[Before-and-after change records]
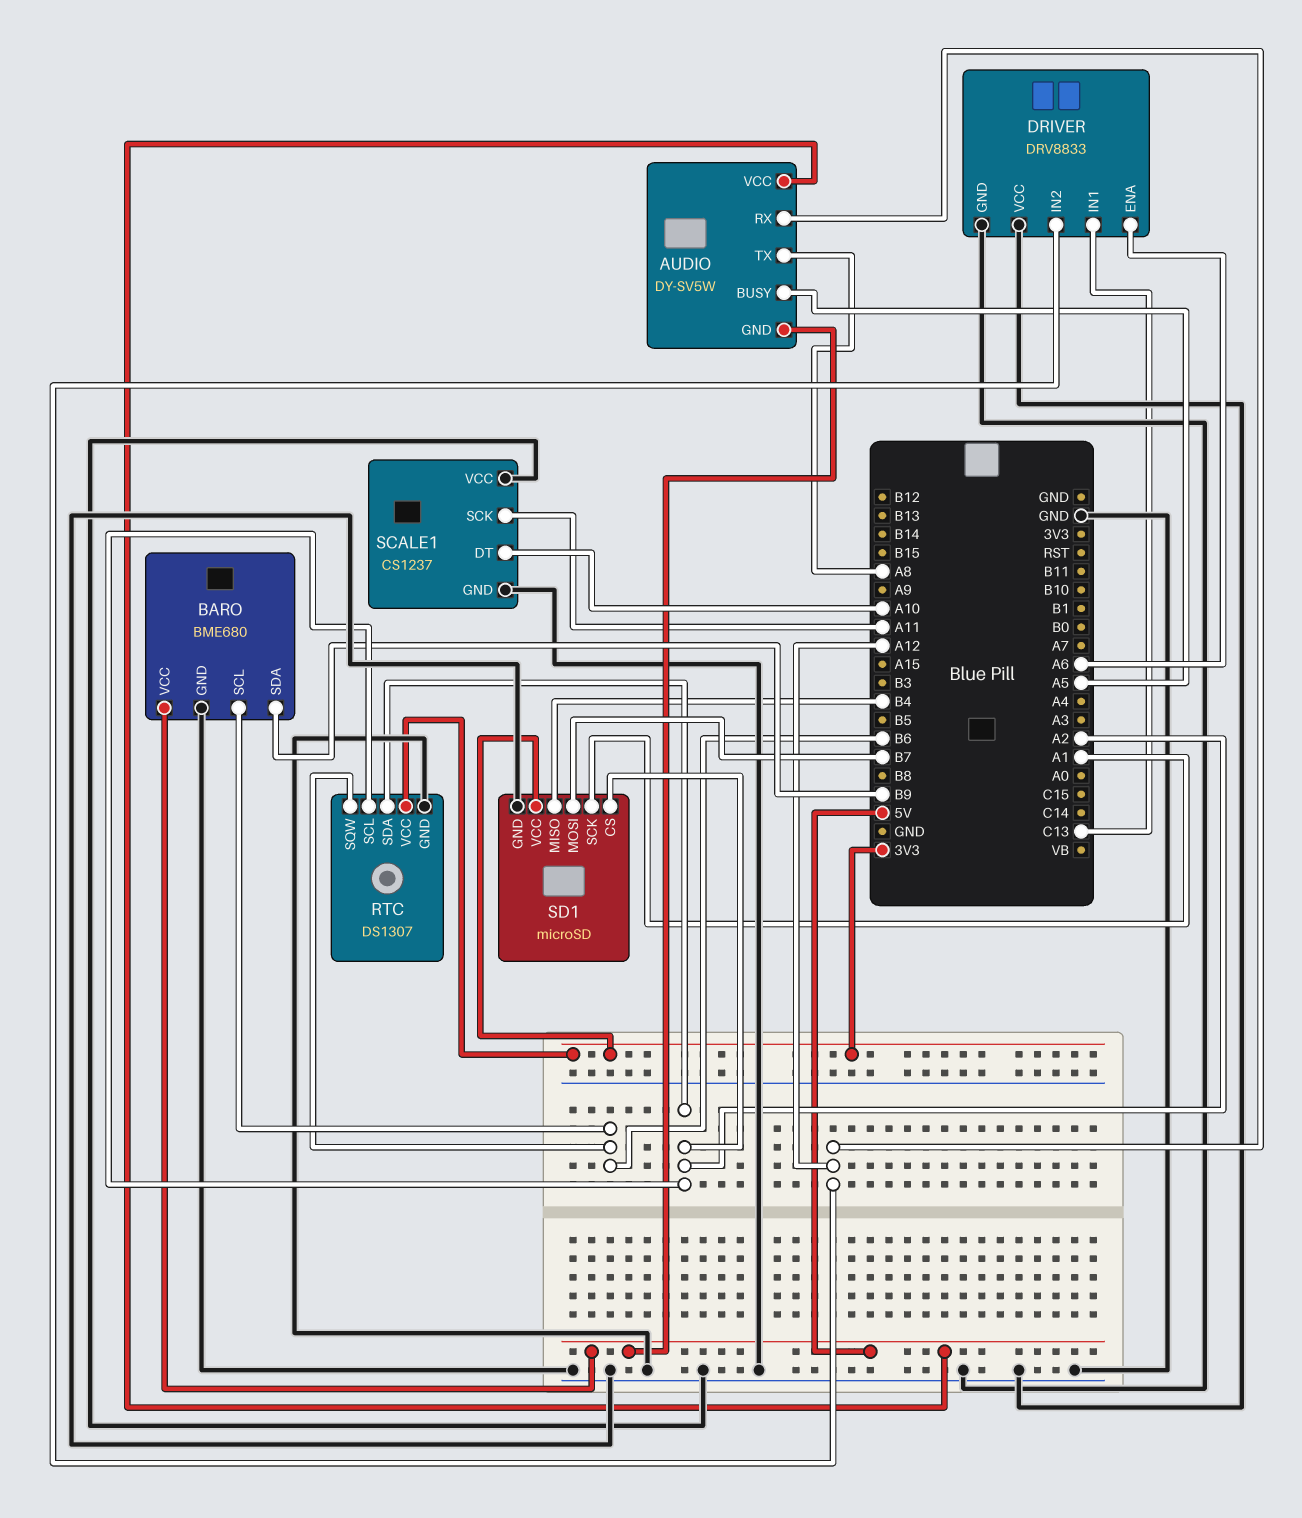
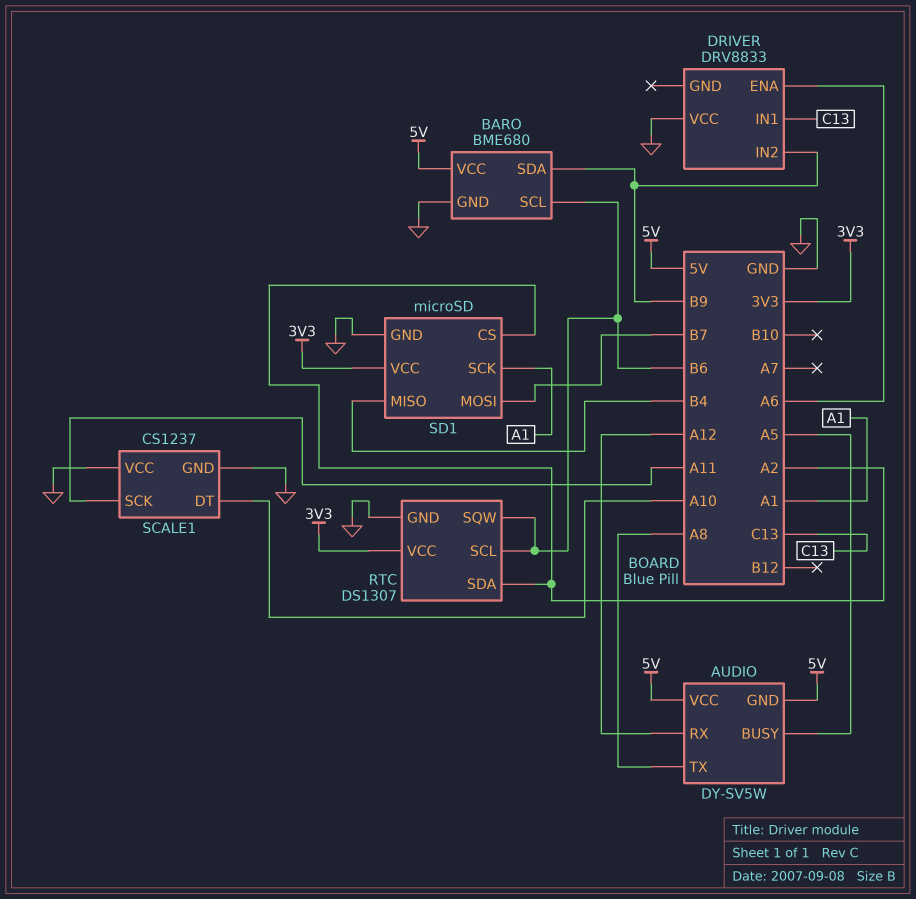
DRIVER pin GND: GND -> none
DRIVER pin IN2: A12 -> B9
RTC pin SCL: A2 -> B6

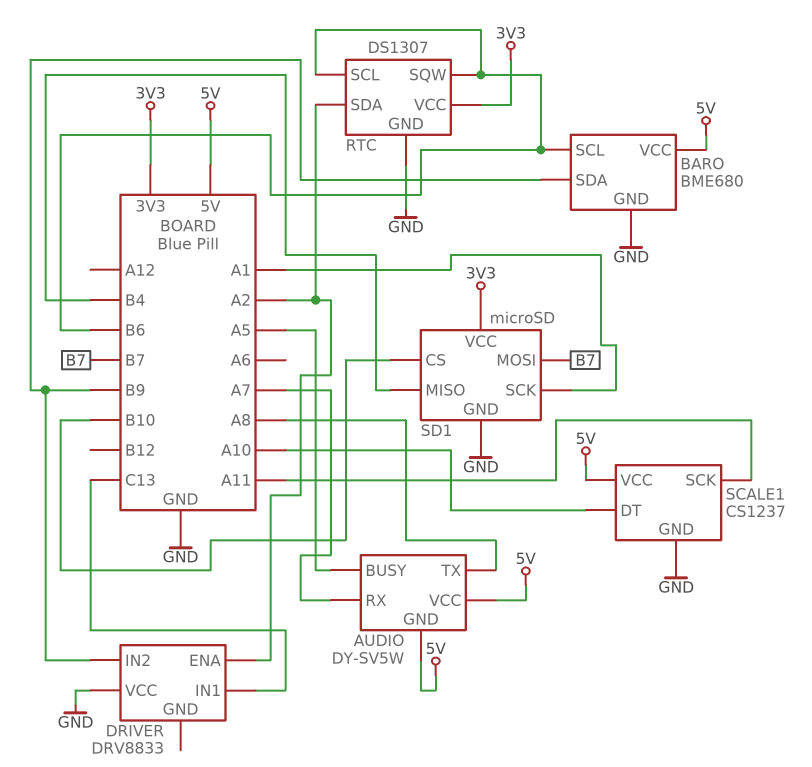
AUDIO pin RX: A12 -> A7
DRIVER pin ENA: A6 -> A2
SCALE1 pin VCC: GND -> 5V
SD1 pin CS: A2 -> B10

PROBLEM DETAILS:
Once the pictures are set aside, output all of the data above verbatim.

TASK RESPONSE:
DRIVER pin GND: GND -> none
DRIVER pin IN2: A12 -> B9
RTC pin SCL: A2 -> B6

AUDIO pin RX: A12 -> A7
DRIVER pin ENA: A6 -> A2
SCALE1 pin VCC: GND -> 5V
SD1 pin CS: A2 -> B10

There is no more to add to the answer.